● The task: Pictures in the data should be dropped; transcribe exactly the lines from the one that has "black spoon: 2 -> 3" through the one that has "grey trophy: 3 -> 2".

● Exercise material:
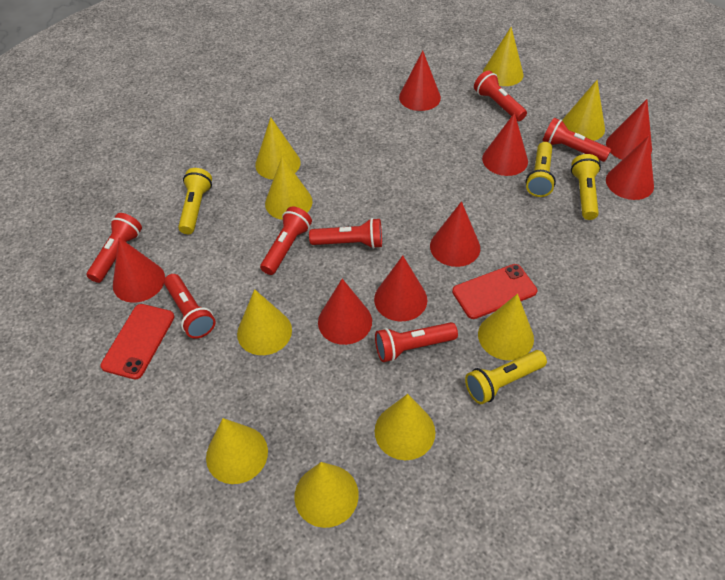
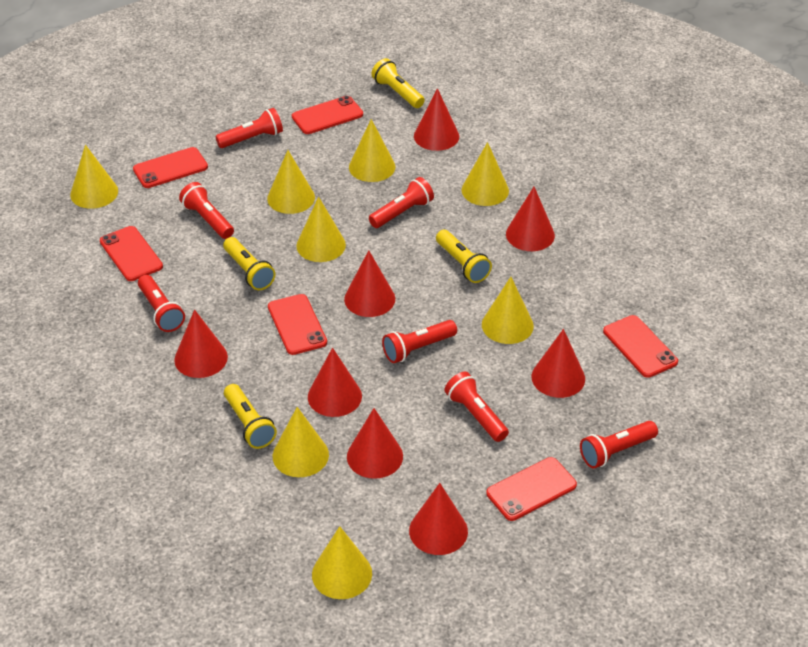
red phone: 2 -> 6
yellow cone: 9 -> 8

==

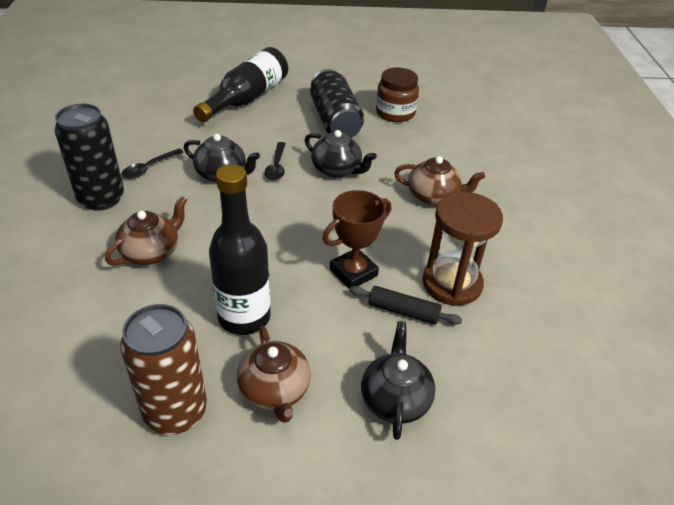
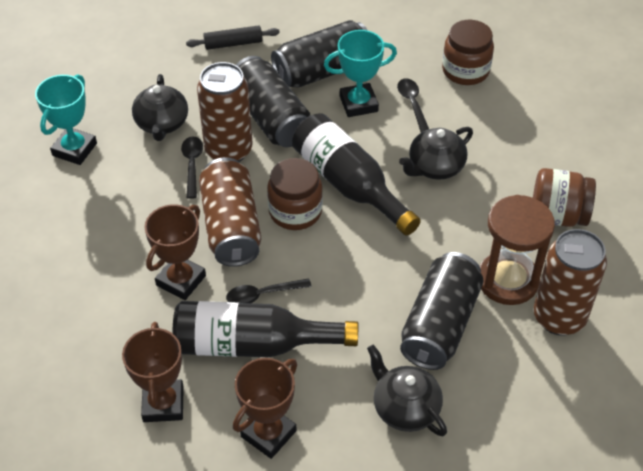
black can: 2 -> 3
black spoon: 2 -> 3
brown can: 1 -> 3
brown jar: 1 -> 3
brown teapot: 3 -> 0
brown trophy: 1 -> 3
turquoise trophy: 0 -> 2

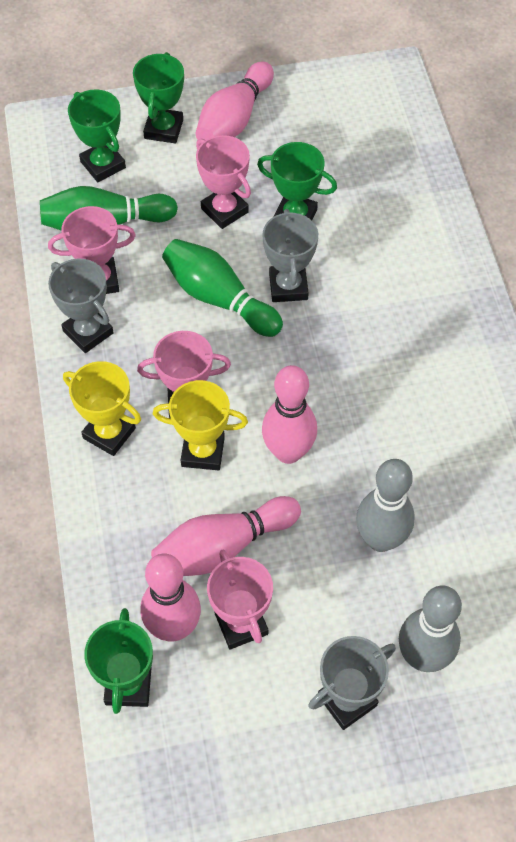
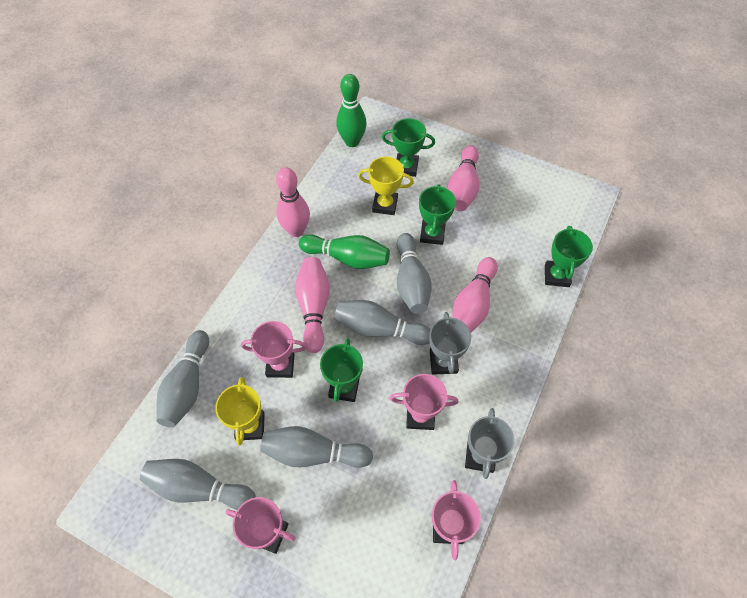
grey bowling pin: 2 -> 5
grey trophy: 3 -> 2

● Answer for this exercise:
black spoon: 2 -> 3
brown can: 1 -> 3
brown jar: 1 -> 3
brown teapot: 3 -> 0
brown trophy: 1 -> 3
turquoise trophy: 0 -> 2

grey bowling pin: 2 -> 5
grey trophy: 3 -> 2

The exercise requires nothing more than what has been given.